== Your assignment ==
Which lines run from the line containing "second_place: [206, 86, 236, 135]" through the end of the records below? Reproduce them exactly, and nothing else.

== Records for processing ==
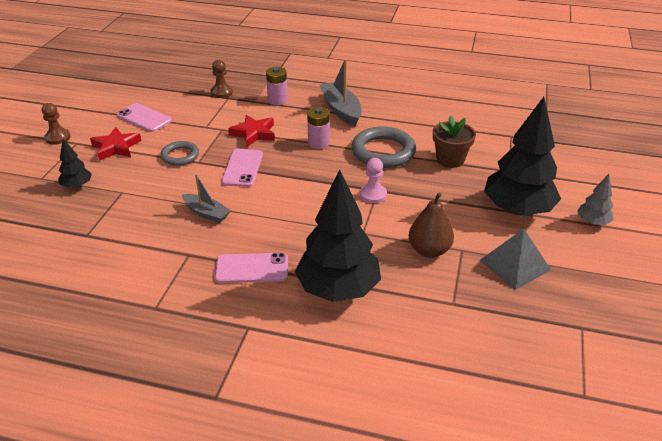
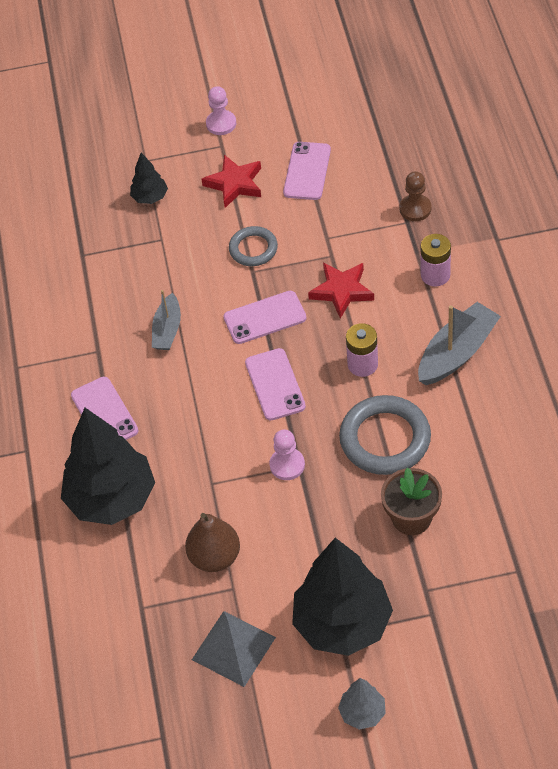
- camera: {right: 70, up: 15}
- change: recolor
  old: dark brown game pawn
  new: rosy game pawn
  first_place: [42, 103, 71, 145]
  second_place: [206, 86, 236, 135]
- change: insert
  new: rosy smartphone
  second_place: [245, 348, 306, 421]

== Final answer ==
  second_place: [206, 86, 236, 135]
- change: insert
  new: rosy smartphone
  second_place: [245, 348, 306, 421]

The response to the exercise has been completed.